▶ **WHAT YOU ARE ASKED TO DO**:
After removing every image, reproduce the data exactly as it appears.

---------- EXERCISE INPUT

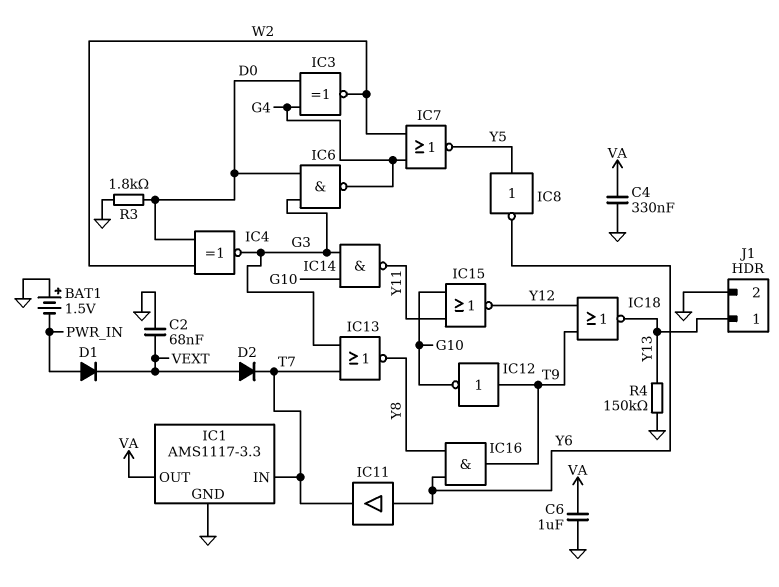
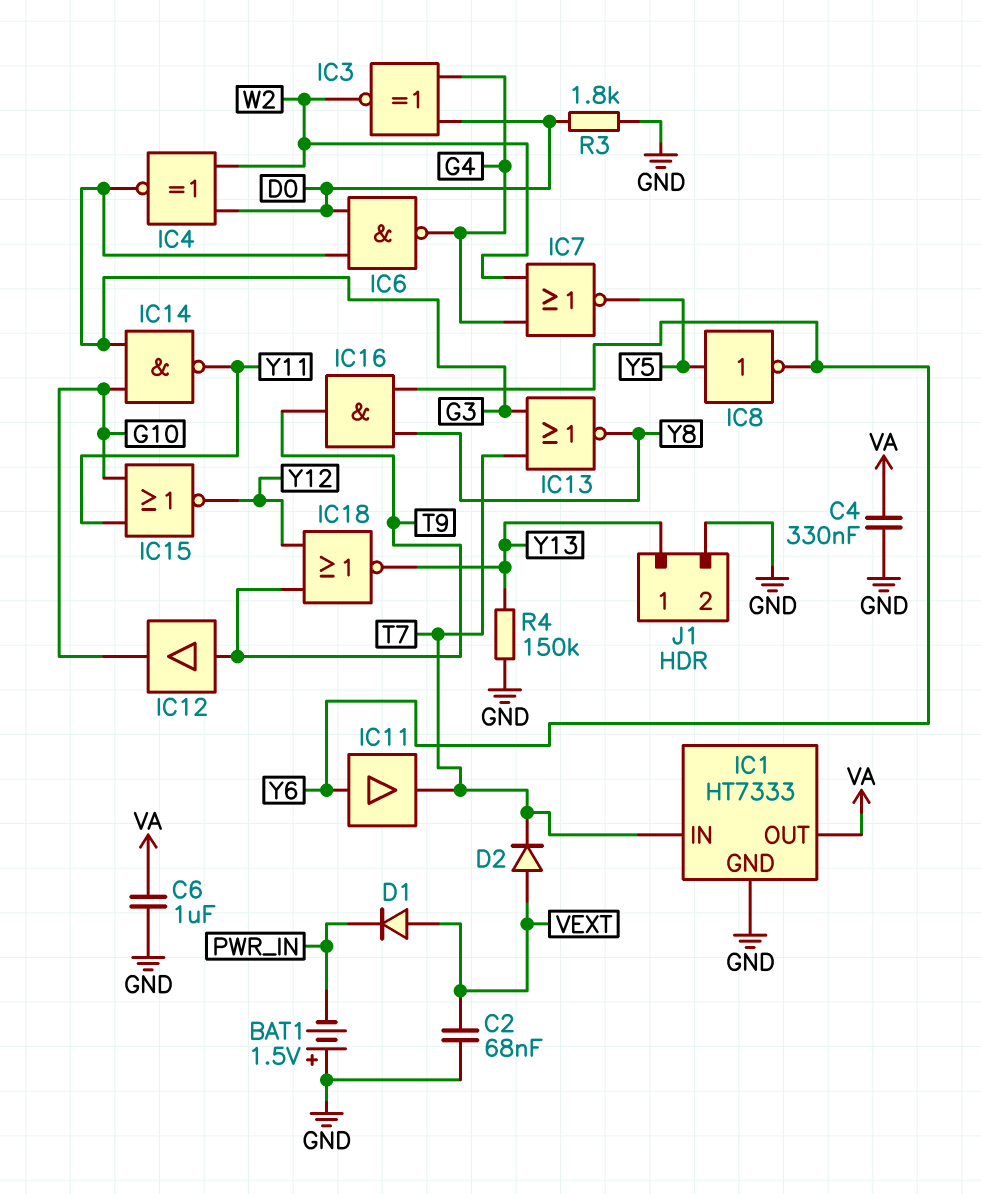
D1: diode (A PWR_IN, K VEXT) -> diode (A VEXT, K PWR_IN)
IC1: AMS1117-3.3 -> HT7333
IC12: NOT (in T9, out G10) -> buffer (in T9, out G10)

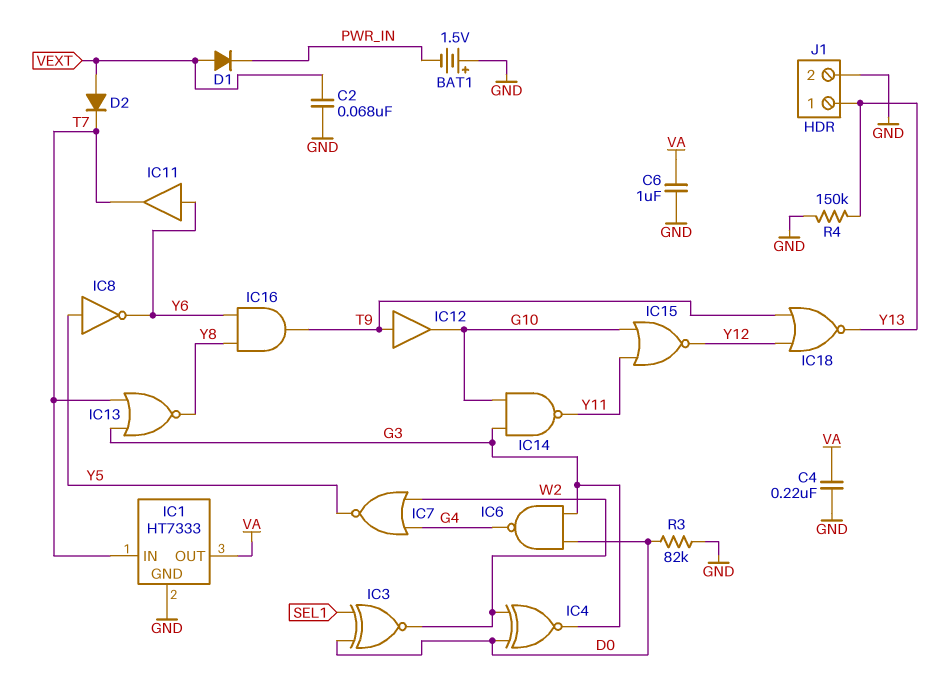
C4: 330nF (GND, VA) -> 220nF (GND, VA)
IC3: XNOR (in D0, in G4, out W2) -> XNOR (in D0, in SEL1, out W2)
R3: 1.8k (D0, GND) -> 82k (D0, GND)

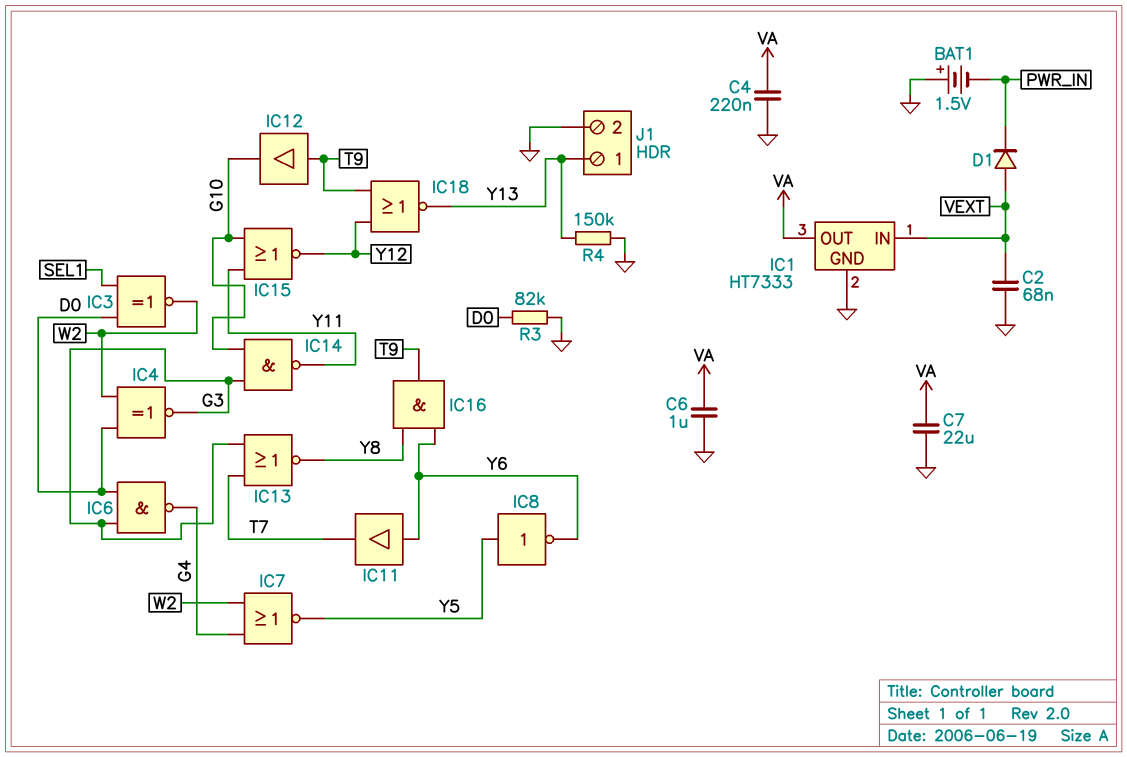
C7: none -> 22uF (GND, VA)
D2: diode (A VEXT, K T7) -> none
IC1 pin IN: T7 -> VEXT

--------------------

▶ **RESULT OF THE TASK**:
D1: diode (A PWR_IN, K VEXT) -> diode (A VEXT, K PWR_IN)
IC1: AMS1117-3.3 -> HT7333
IC12: NOT (in T9, out G10) -> buffer (in T9, out G10)

C4: 330nF (GND, VA) -> 220nF (GND, VA)
IC3: XNOR (in D0, in G4, out W2) -> XNOR (in D0, in SEL1, out W2)
R3: 1.8k (D0, GND) -> 82k (D0, GND)

C7: none -> 22uF (GND, VA)
D2: diode (A VEXT, K T7) -> none
IC1 pin IN: T7 -> VEXT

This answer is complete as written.